____ PROVIDED RECORDS

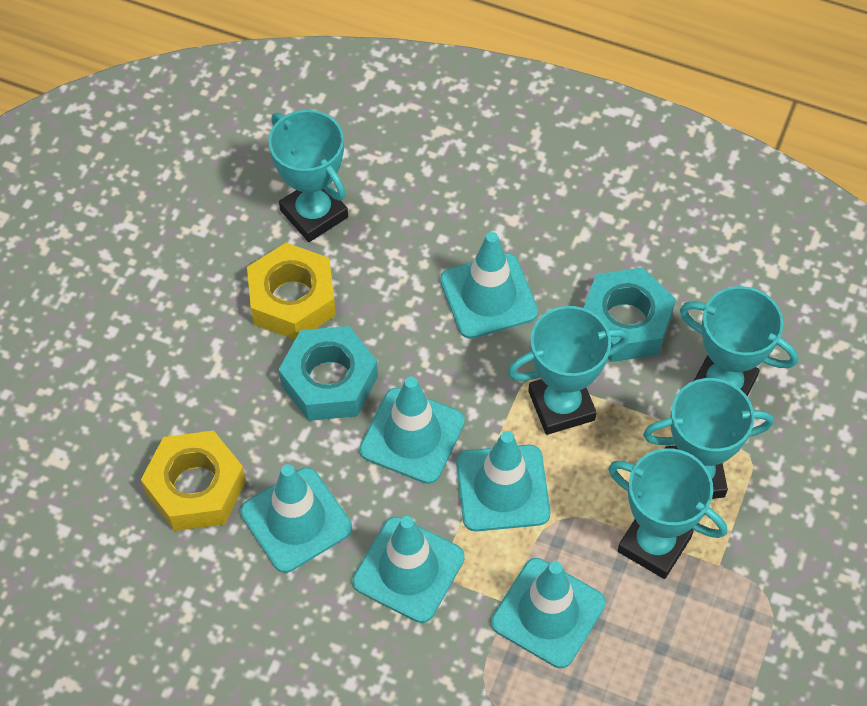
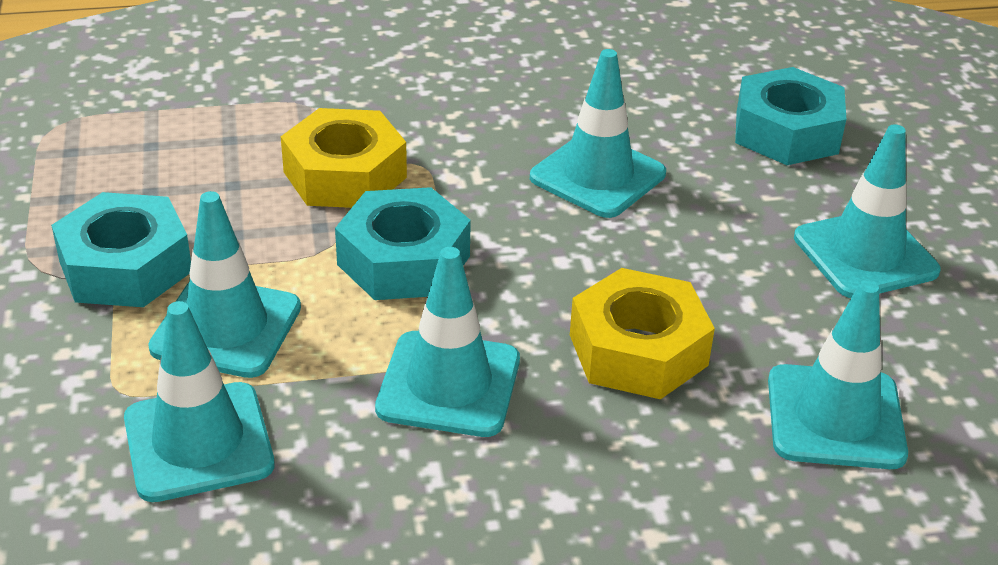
turquoise nut: 2 -> 3
turquoise trophy: 5 -> 0

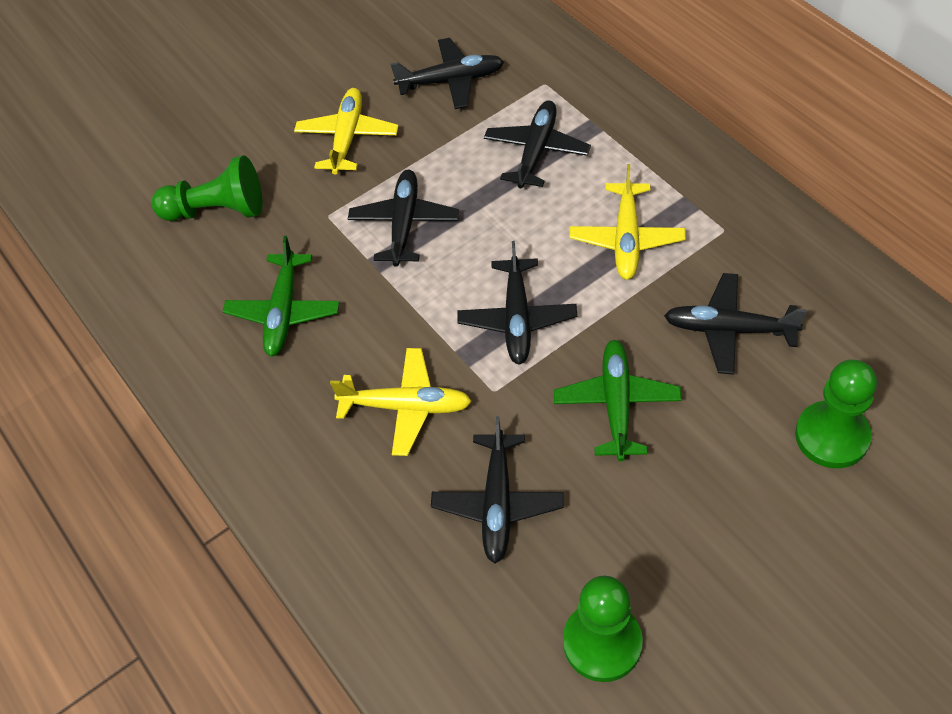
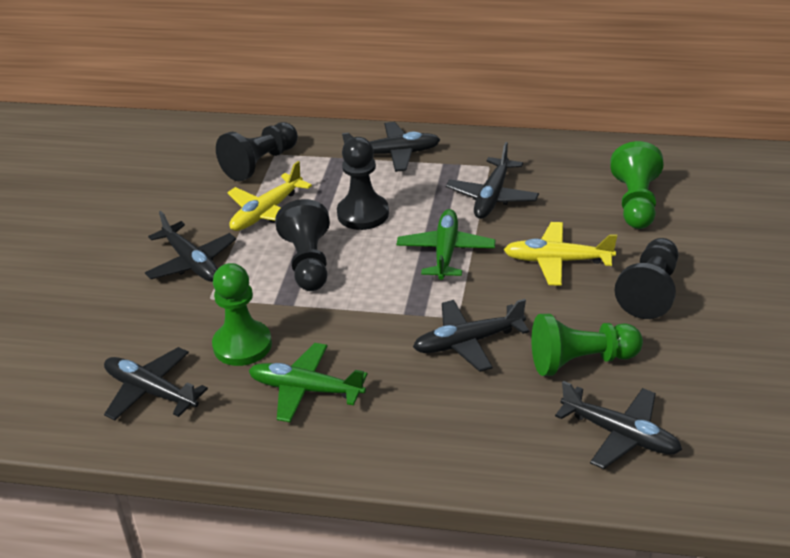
black pawn: 0 -> 4
yellow plane: 3 -> 2

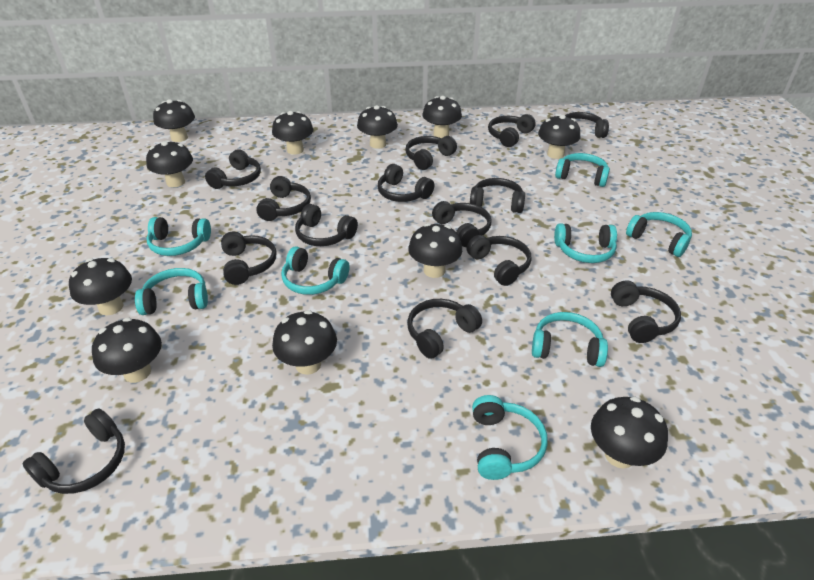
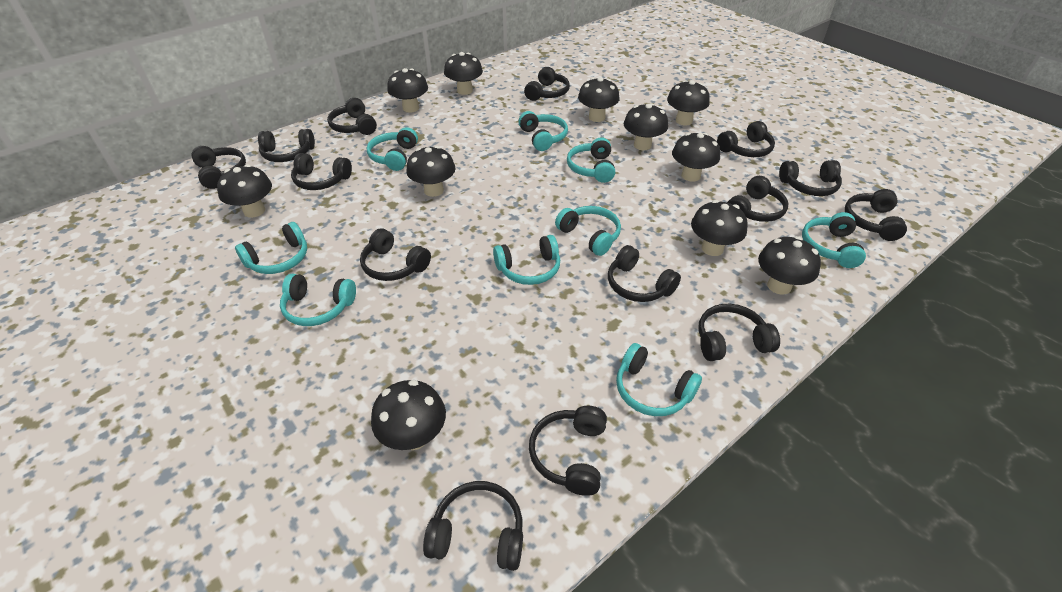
turquoise headphones: 8 -> 9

________

* YOUR GOAL
Search the records for the string "turquoise" and return every line in which it occurs.

* WRITTEN RESPONSE
turquoise nut: 2 -> 3
turquoise trophy: 5 -> 0
turquoise headphones: 8 -> 9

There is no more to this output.